> What the exercise asks:
Leave out the images; return the rest of the data exactly.

[Items from a data source]
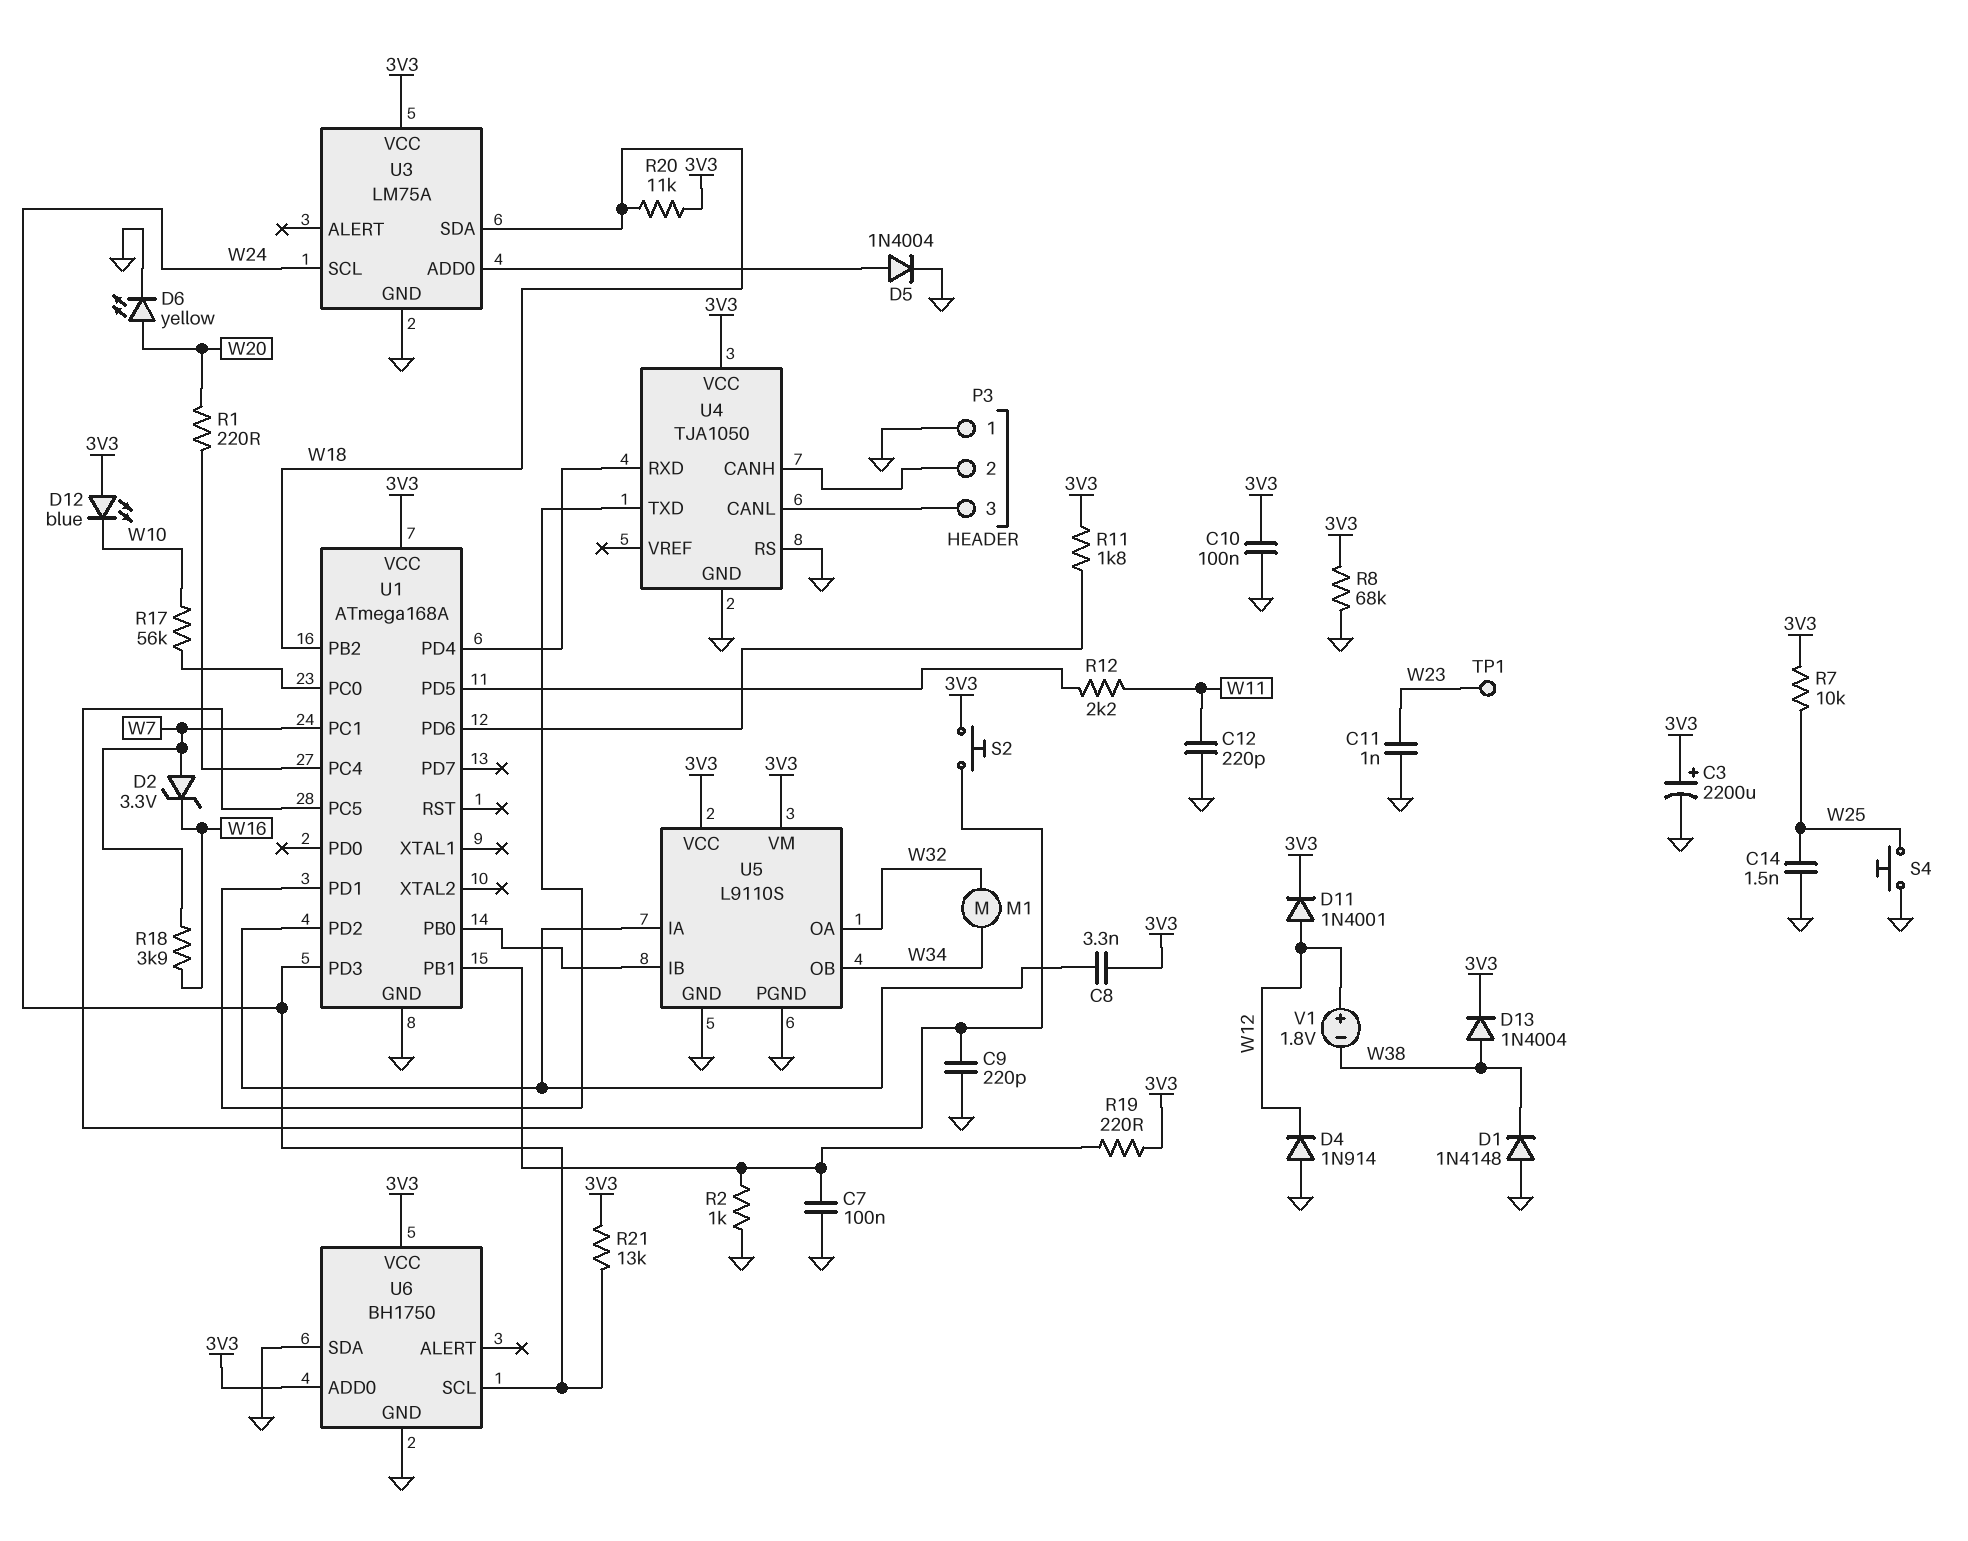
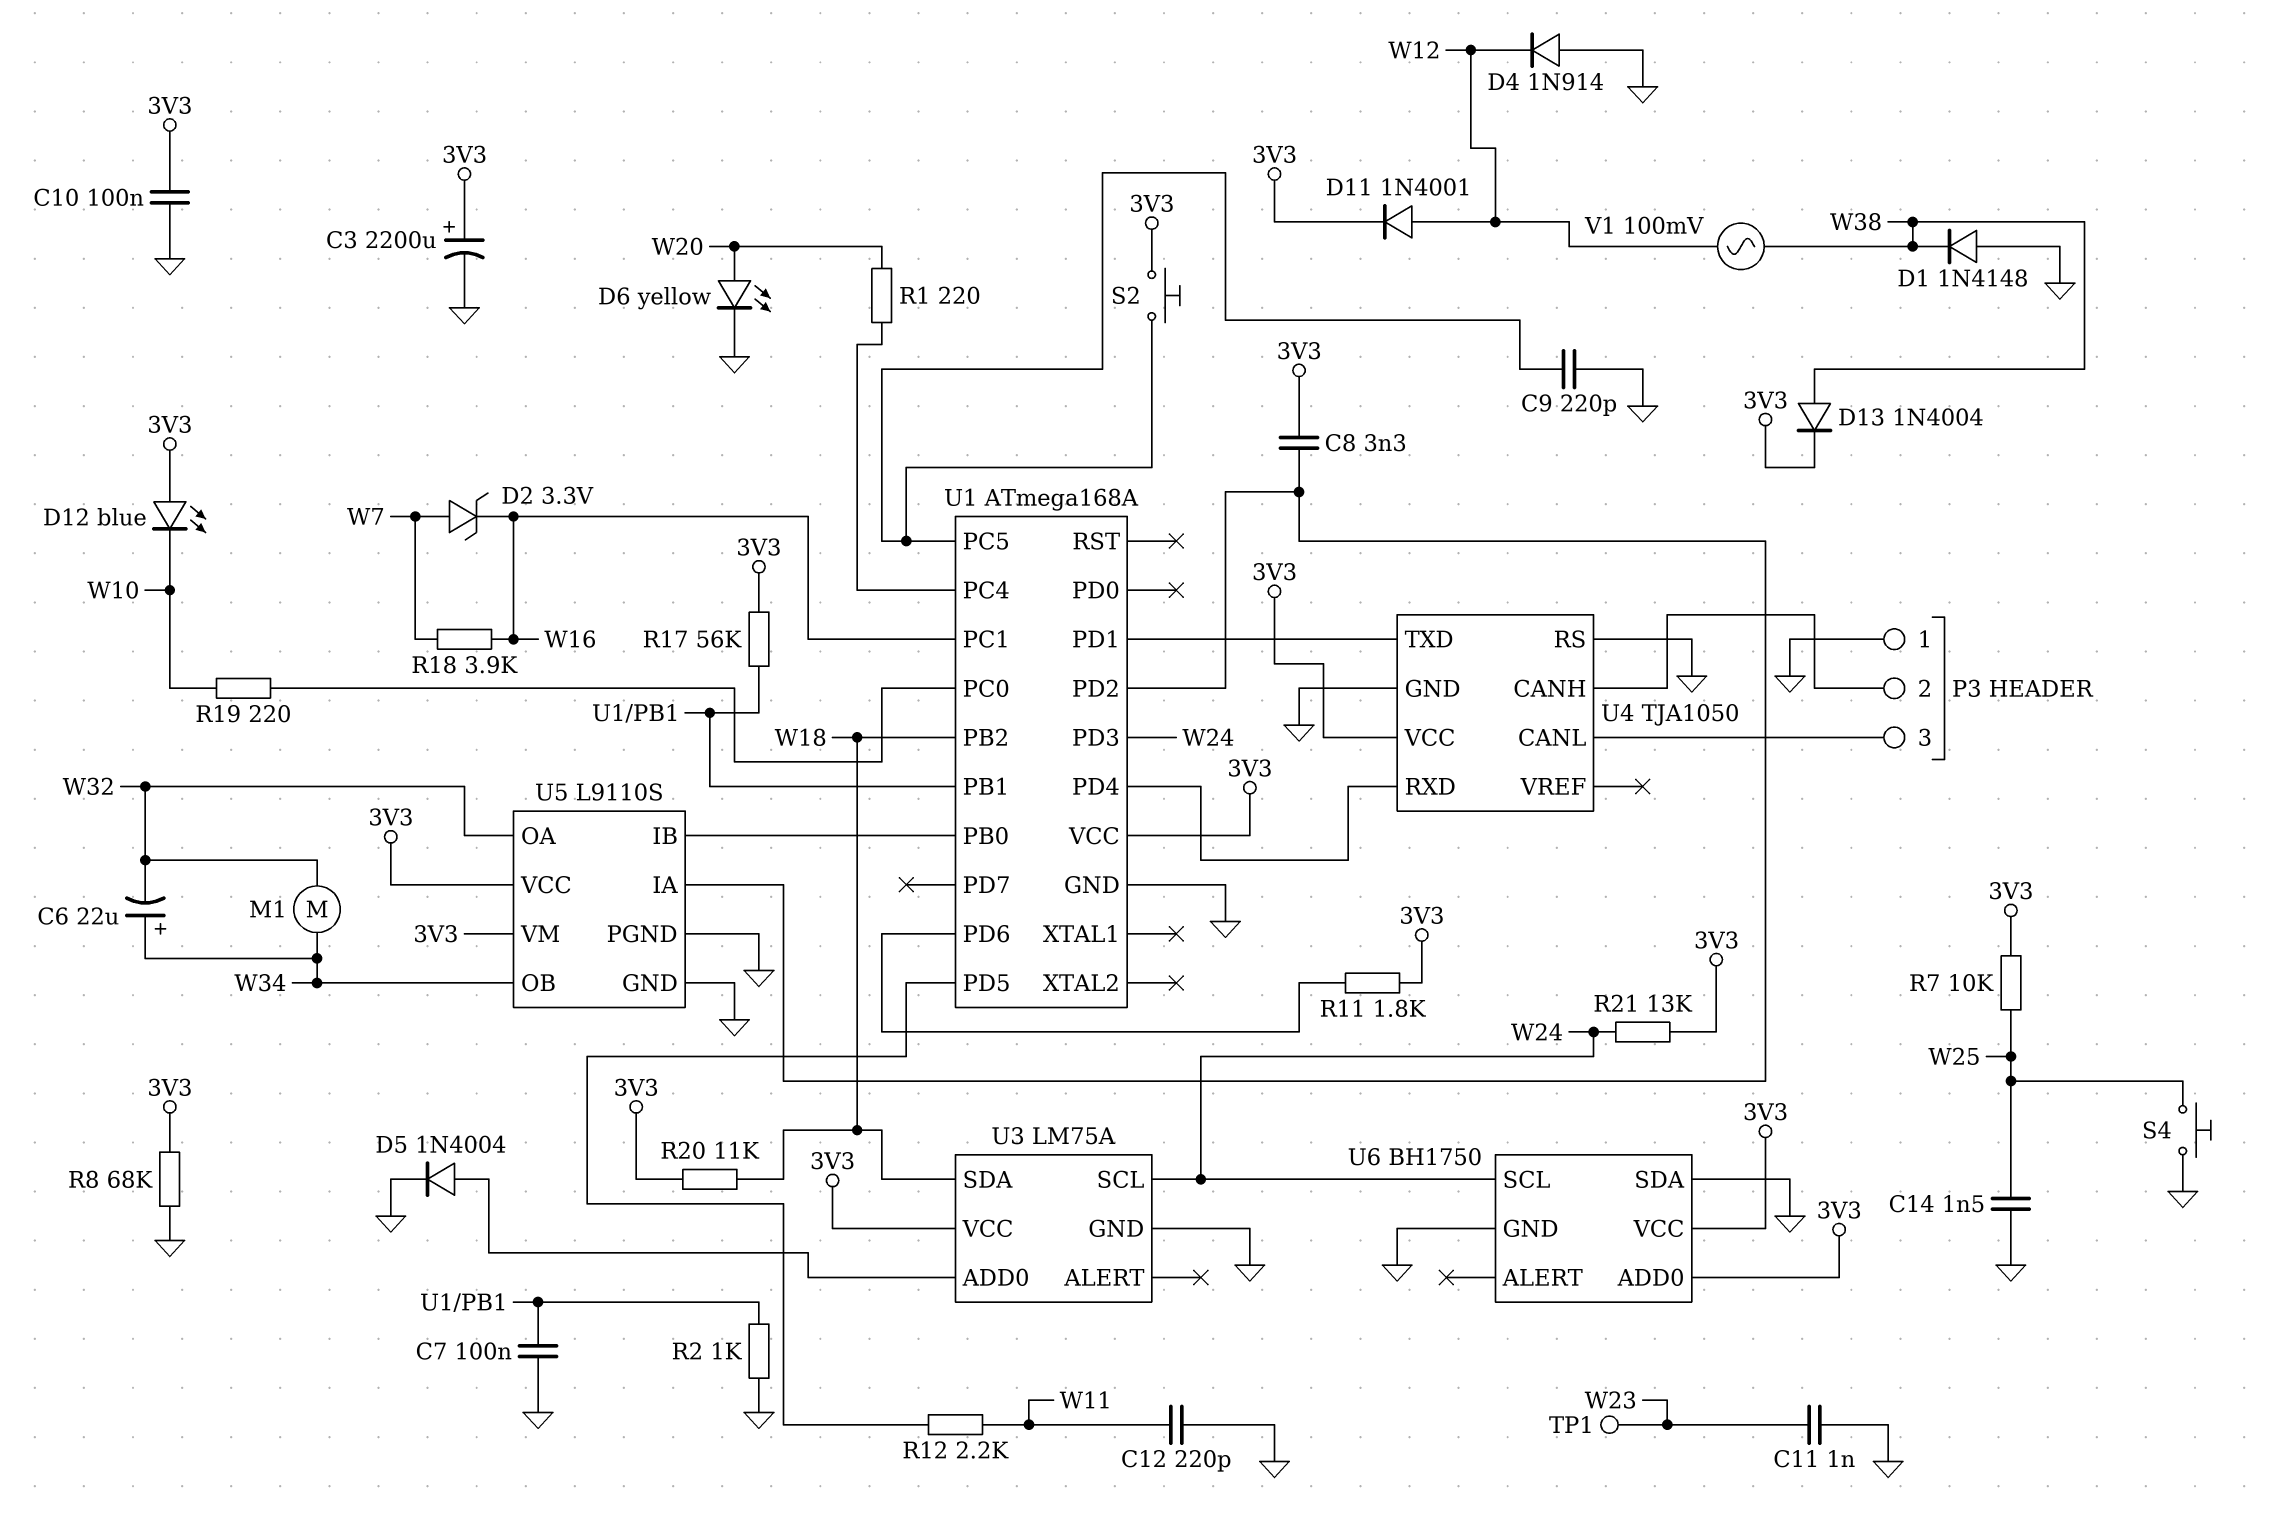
C6: none -> 22uF (plus W34, minus W32)
R17: 56k (U1/PC0, W10) -> 56k (3V3, U1/PB1)
R19: 220 (3V3, U1/PB1) -> 220 (U1/PC0, W10)
U1 pin PC1: W7 -> W16
V1: 1.8V (plus W12, minus W38) -> AC 100mV (W12, W38)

> Exercise solution:
C6: none -> 22uF (plus W34, minus W32)
R17: 56k (U1/PC0, W10) -> 56k (3V3, U1/PB1)
R19: 220 (3V3, U1/PB1) -> 220 (U1/PC0, W10)
U1 pin PC1: W7 -> W16
V1: 1.8V (plus W12, minus W38) -> AC 100mV (W12, W38)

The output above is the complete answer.